╭─ Data for the task

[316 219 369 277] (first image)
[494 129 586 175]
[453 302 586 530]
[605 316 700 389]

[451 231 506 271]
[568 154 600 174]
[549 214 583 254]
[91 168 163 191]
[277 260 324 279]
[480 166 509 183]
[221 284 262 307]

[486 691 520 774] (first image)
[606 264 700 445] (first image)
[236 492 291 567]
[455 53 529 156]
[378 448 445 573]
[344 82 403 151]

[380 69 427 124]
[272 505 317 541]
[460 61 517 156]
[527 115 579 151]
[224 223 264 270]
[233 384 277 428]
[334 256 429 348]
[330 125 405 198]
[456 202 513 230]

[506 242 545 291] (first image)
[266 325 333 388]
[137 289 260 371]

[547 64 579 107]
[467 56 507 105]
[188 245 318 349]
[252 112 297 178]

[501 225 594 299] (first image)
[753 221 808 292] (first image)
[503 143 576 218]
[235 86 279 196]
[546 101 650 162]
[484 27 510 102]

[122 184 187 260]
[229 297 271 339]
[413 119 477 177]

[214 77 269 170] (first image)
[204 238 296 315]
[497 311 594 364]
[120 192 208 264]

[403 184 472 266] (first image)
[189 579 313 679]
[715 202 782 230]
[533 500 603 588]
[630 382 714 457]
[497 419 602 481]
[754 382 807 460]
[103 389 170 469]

╰─

Directions for this task:
The expected answer is a number and nothing else: how many lines above include the word "image".

Answer area:
8